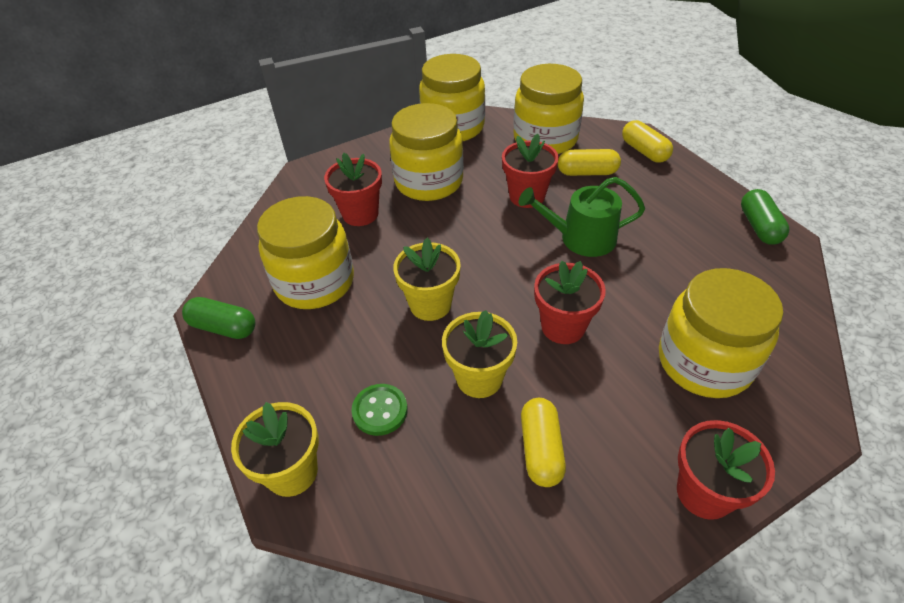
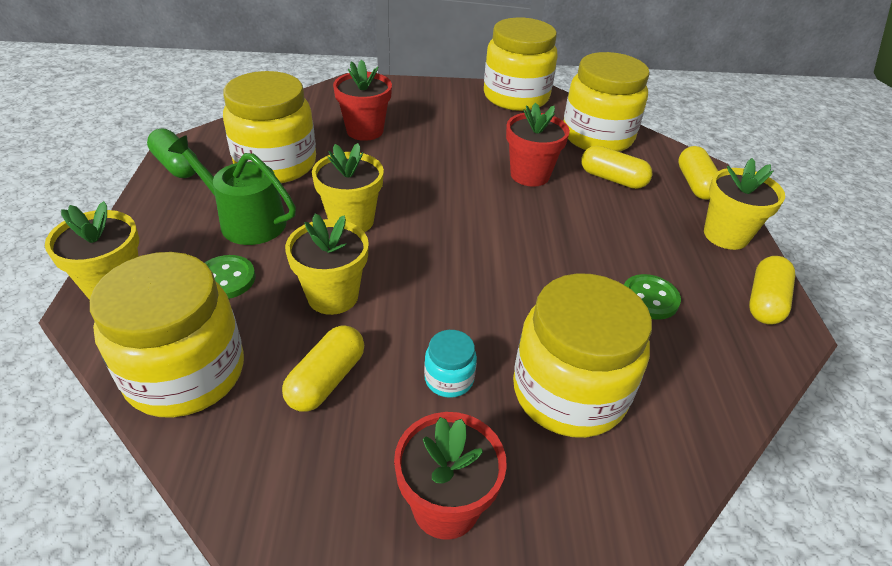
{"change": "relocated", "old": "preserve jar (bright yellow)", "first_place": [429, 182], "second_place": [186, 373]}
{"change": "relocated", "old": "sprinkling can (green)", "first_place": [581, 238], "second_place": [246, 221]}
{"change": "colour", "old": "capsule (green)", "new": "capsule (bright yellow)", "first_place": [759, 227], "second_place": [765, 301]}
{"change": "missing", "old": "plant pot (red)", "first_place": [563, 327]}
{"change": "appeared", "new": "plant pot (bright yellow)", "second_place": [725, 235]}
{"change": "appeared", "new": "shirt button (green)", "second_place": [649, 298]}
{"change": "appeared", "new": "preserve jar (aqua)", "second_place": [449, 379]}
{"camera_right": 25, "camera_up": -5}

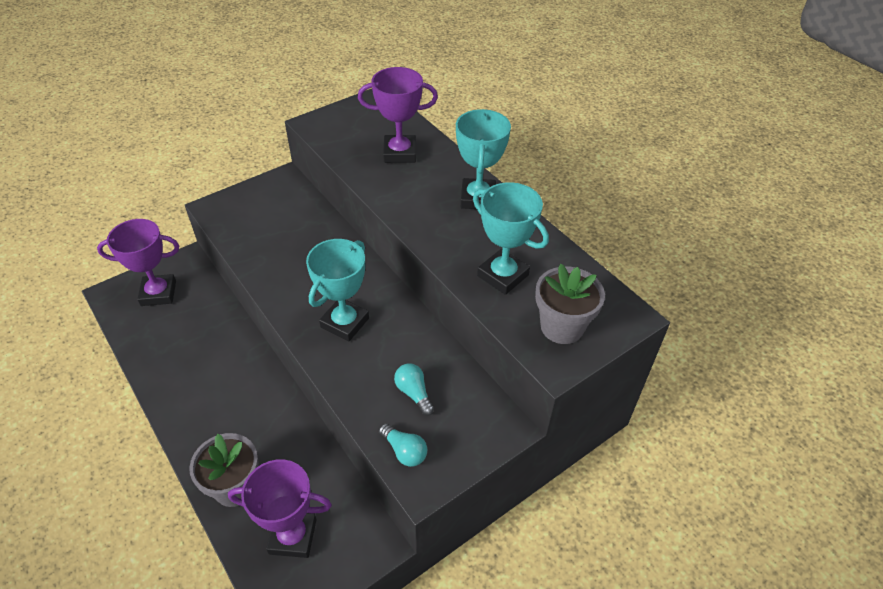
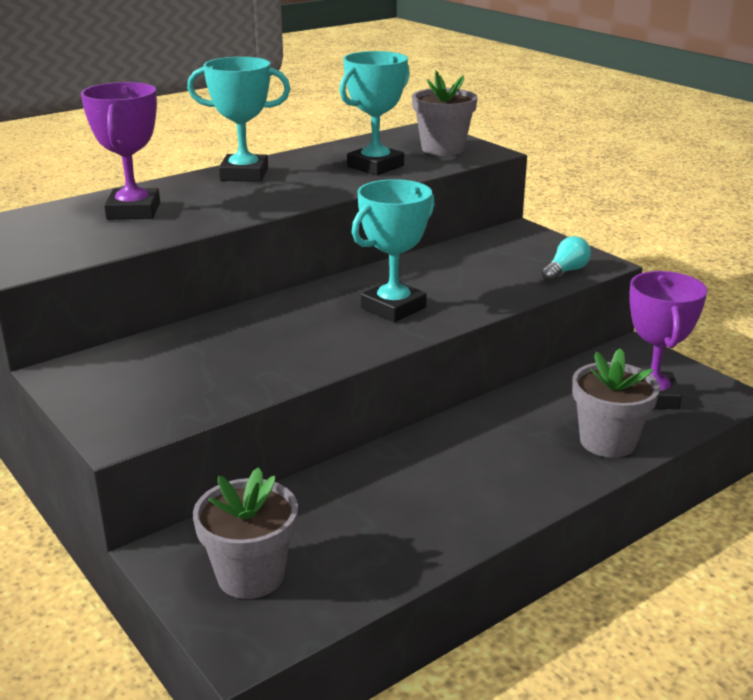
{"change": "exchanged", "old": "award cup (purple)", "new": "plant pot (ash-grey)", "first_place": [158, 293], "second_place": [250, 575]}
{"change": "spun", "old": "award cup (aqua)", "first_place": [345, 323], "second_place": [393, 308], "degrees": -75}
{"change": "missing", "old": "lightbulb (aqua)", "first_place": [414, 393]}
{"camera_right": -90, "camera_up": -20}

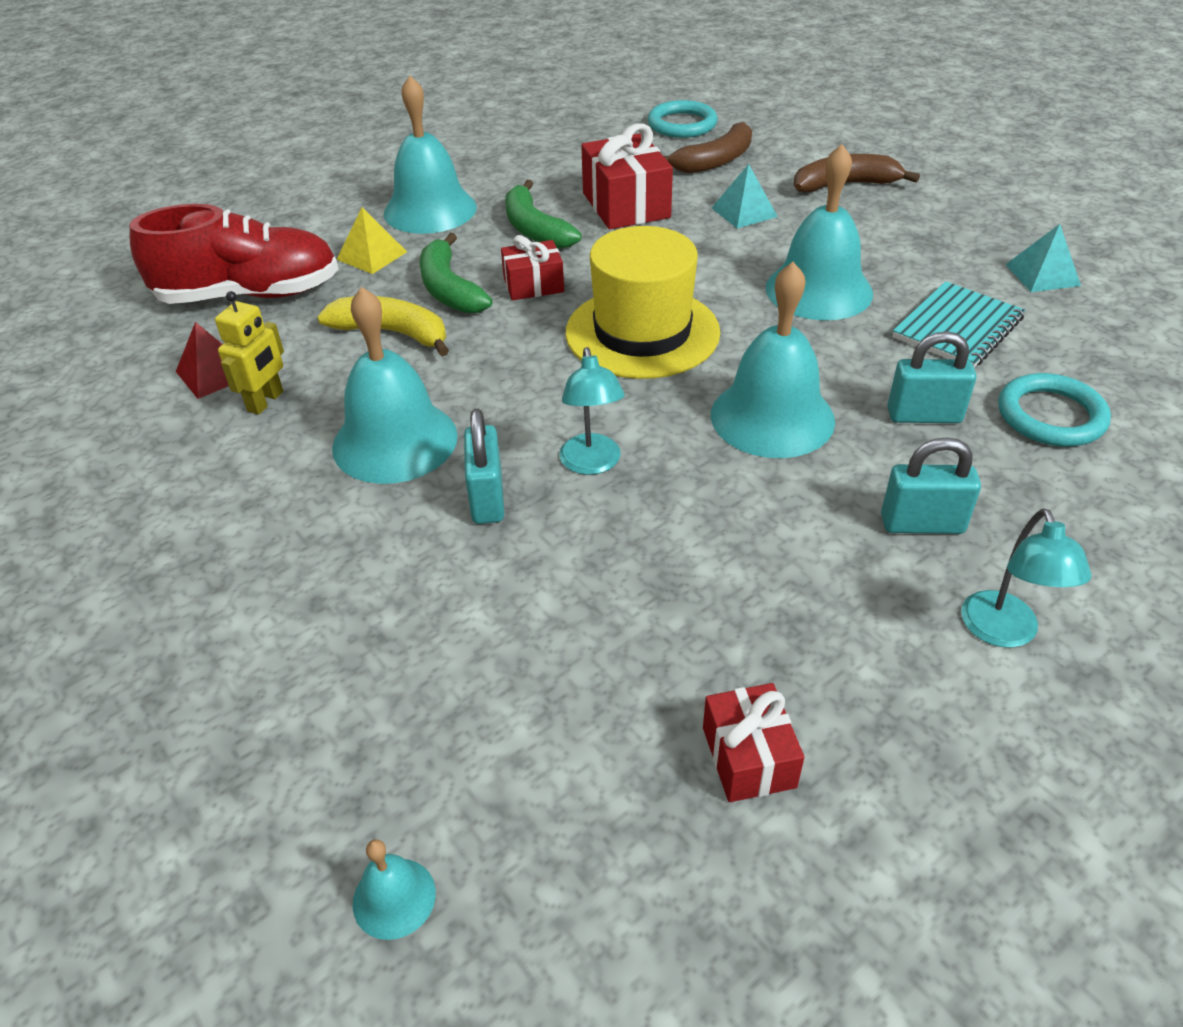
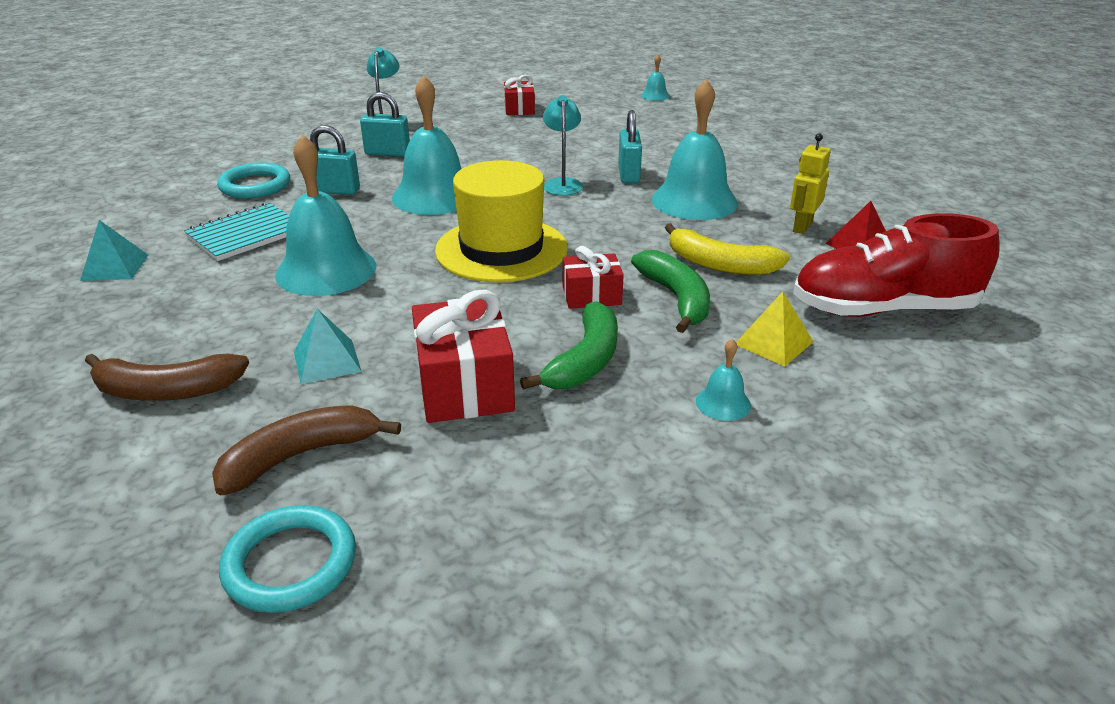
{"change": "size", "old": "school bell (aqua)", "first_place": [430, 210], "second_place": [723, 403], "factor": 0.44}
{"change": "spun", "old": "banana (green)", "first_place": [535, 229], "second_place": [585, 360], "degrees": 45}
{"camera_right": -175, "camera_up": -10}

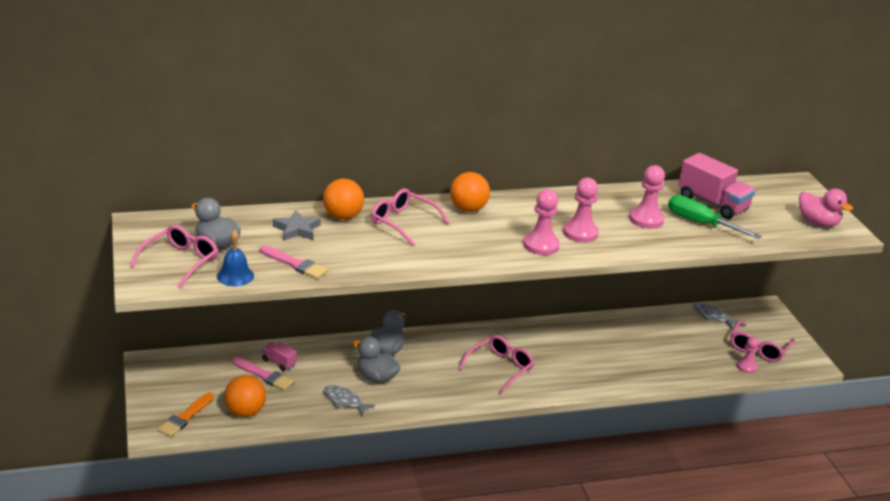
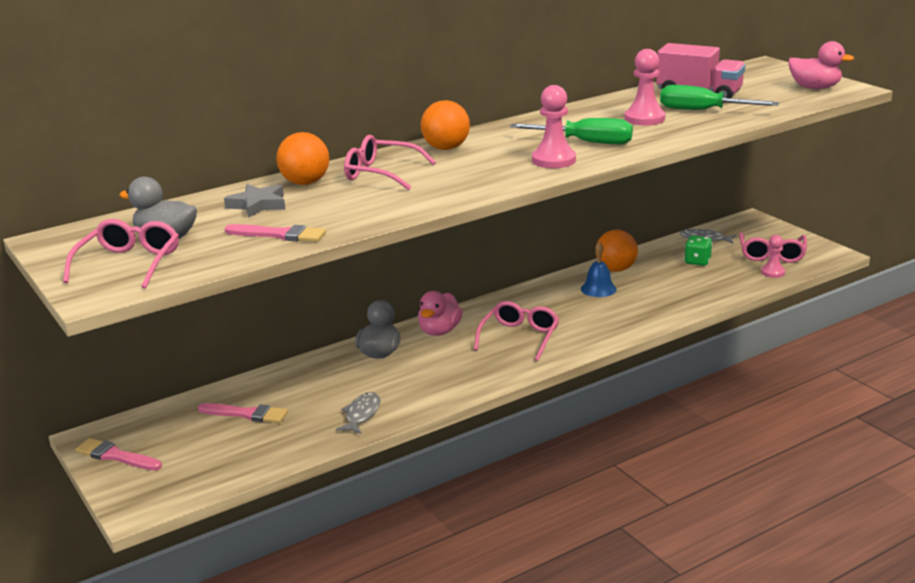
{"change": "exchanged", "old": "pawn (rose-pink)", "new": "screwdriver (green)", "first_place": [580, 233], "second_place": [586, 142]}
{"change": "relocated", "old": "school bell (cobalt)", "first_place": [235, 276], "second_place": [598, 289]}
{"change": "missing", "old": "rubber duck (ash-grey)", "first_place": [376, 377]}
{"change": "missing", "old": "toy truck (rose-pink)", "first_place": [279, 362]}
{"change": "relocated", "old": "ball (orange)", "first_place": [245, 412], "second_place": [616, 269]}
{"change": "spun", "old": "fish (ash-grey)", "first_place": [344, 401], "second_place": [361, 414], "degrees": 90}
{"change": "missing", "old": "brush (orange)", "first_place": [185, 417]}
{"change": "appeared", "new": "dice (green)", "second_place": [697, 261]}
{"change": "appeared", "new": "rubber duck (rose-pink)", "second_place": [439, 331]}
{"change": "appeared", "new": "brush (rose-pink)", "second_place": [116, 456]}
{"camera_right": -15, "camera_up": -5}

• **What the task requires**
Go through the entries and copy every line that has "award".

• **Exercise output**
{"change": "exchanged", "old": "award cup (purple)", "new": "plant pot (ash-grey)", "first_place": [158, 293], "second_place": [250, 575]}
{"change": "spun", "old": "award cup (aqua)", "first_place": [345, 323], "second_place": [393, 308], "degrees": -75}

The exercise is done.